> The task:
In the records below, find the line containing "cyan pentagon at" and the line containing "cyan triangle at"; please repeat exactly the lines from one to the other, both included, and nothing more.

> The input:
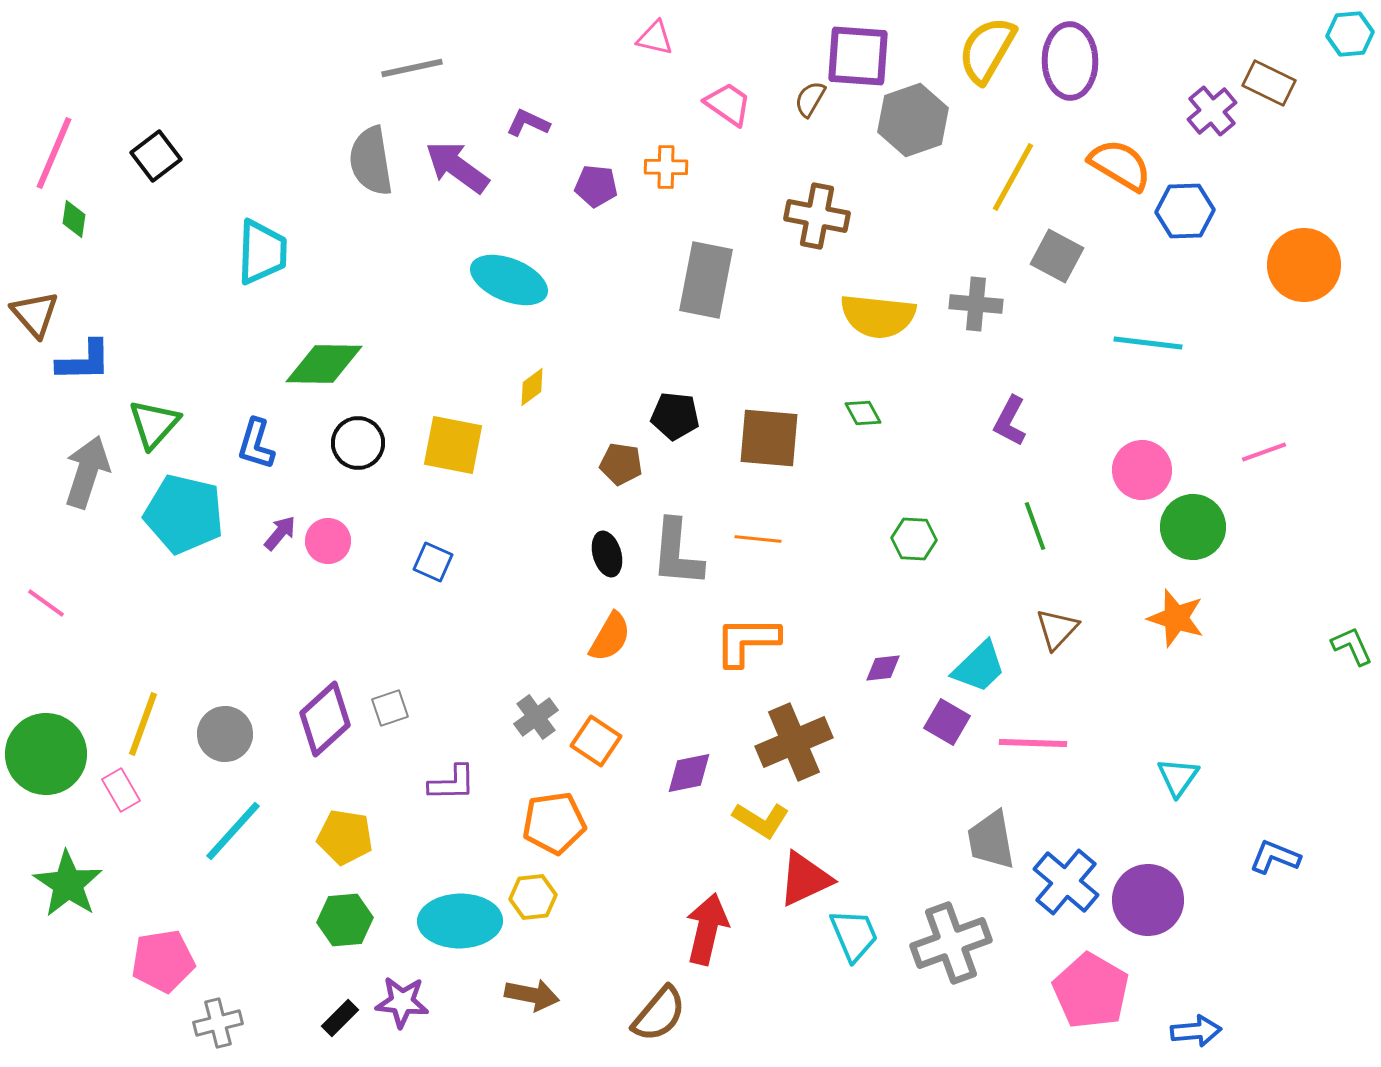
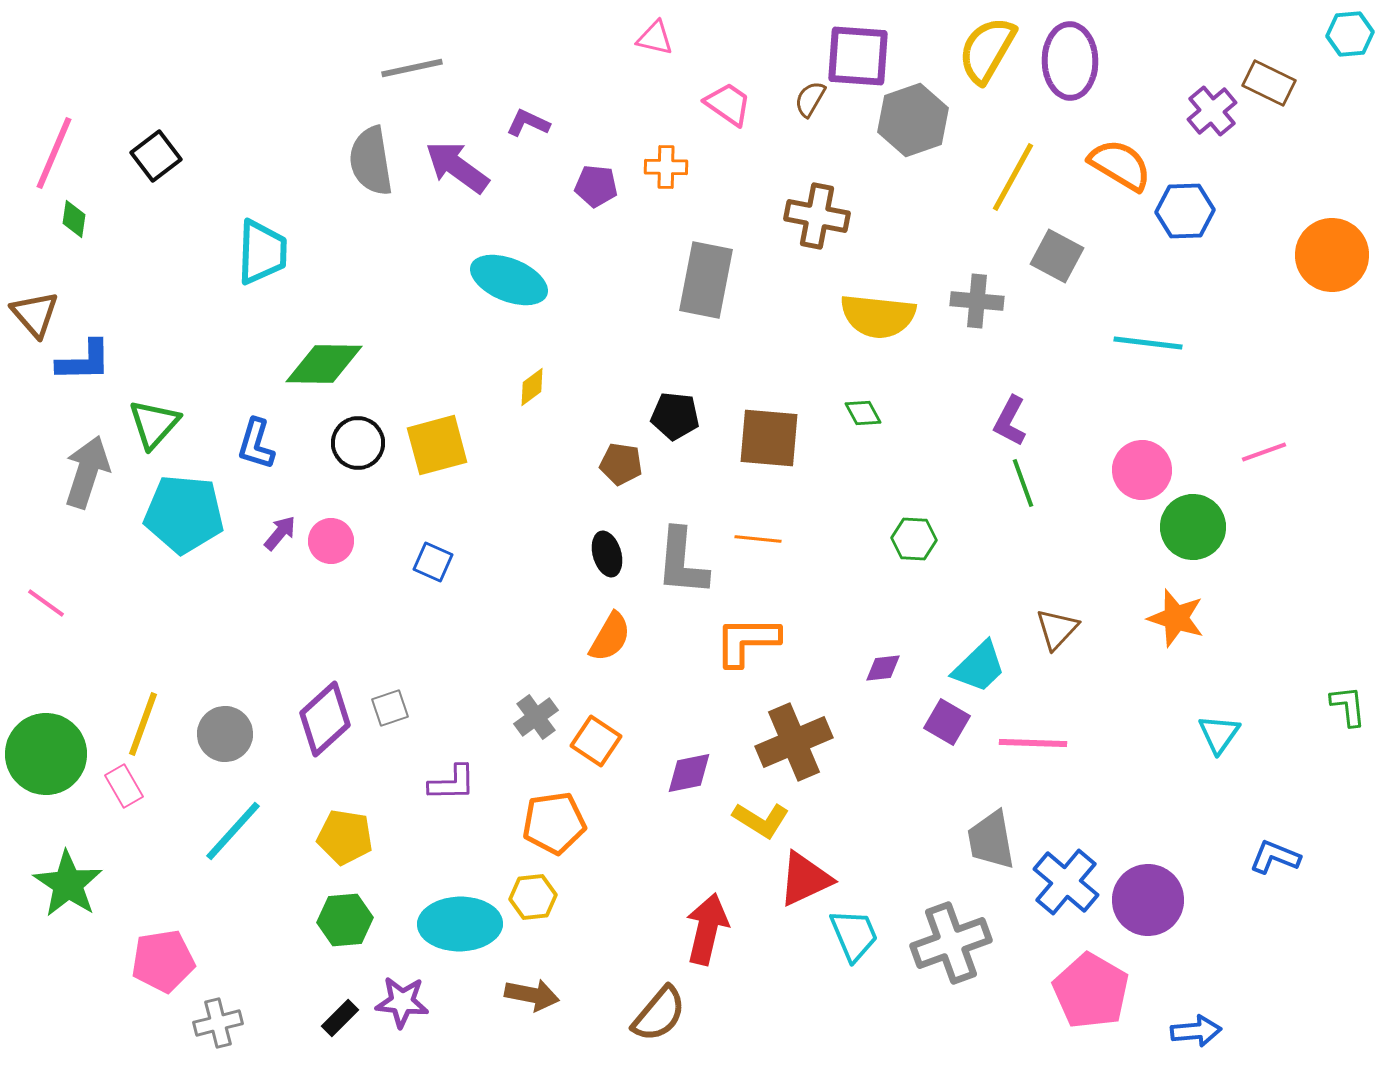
orange circle at (1304, 265): moved 28 px right, 10 px up
gray cross at (976, 304): moved 1 px right, 3 px up
yellow square at (453, 445): moved 16 px left; rotated 26 degrees counterclockwise
cyan pentagon at (184, 514): rotated 8 degrees counterclockwise
green line at (1035, 526): moved 12 px left, 43 px up
pink circle at (328, 541): moved 3 px right
gray L-shape at (677, 553): moved 5 px right, 9 px down
green L-shape at (1352, 646): moved 4 px left, 60 px down; rotated 18 degrees clockwise
cyan triangle at (1178, 777): moved 41 px right, 43 px up
pink rectangle at (121, 790): moved 3 px right, 4 px up
cyan ellipse at (460, 921): moved 3 px down
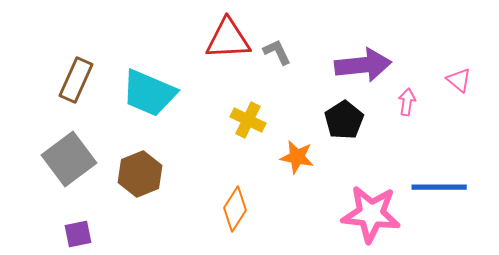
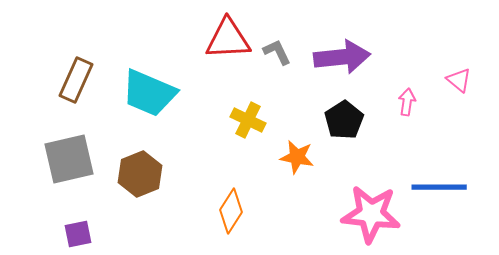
purple arrow: moved 21 px left, 8 px up
gray square: rotated 24 degrees clockwise
orange diamond: moved 4 px left, 2 px down
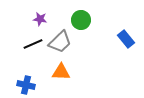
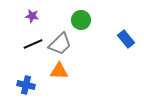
purple star: moved 8 px left, 3 px up
gray trapezoid: moved 2 px down
orange triangle: moved 2 px left, 1 px up
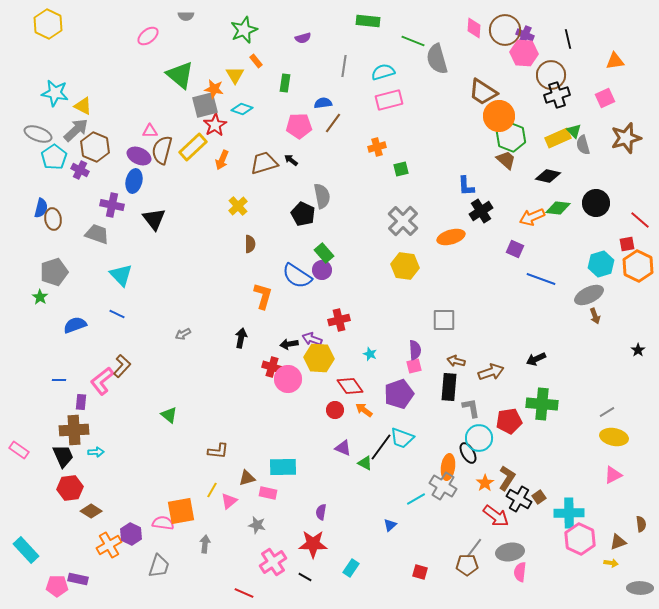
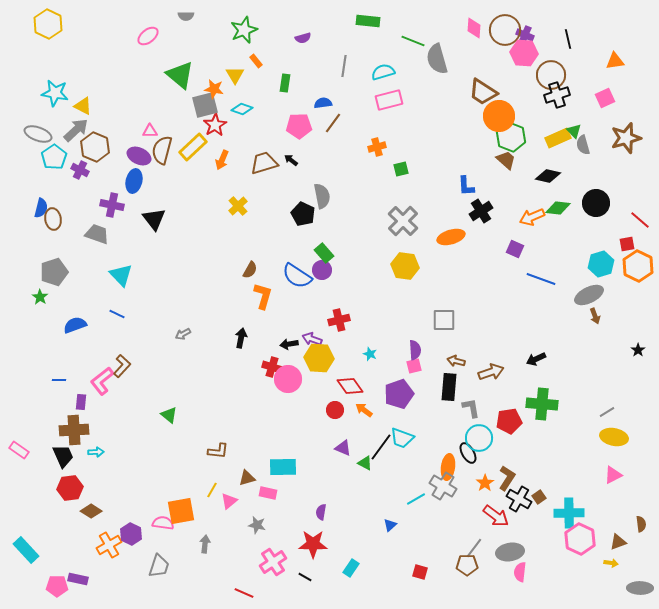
brown semicircle at (250, 244): moved 26 px down; rotated 30 degrees clockwise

> Response to this task:
cyan pentagon at (184, 514): rotated 8 degrees counterclockwise
green line at (1035, 526): moved 12 px left, 43 px up
pink circle at (328, 541): moved 3 px right
gray L-shape at (677, 553): moved 5 px right, 9 px down
green L-shape at (1352, 646): moved 4 px left, 60 px down; rotated 18 degrees clockwise
cyan triangle at (1178, 777): moved 41 px right, 43 px up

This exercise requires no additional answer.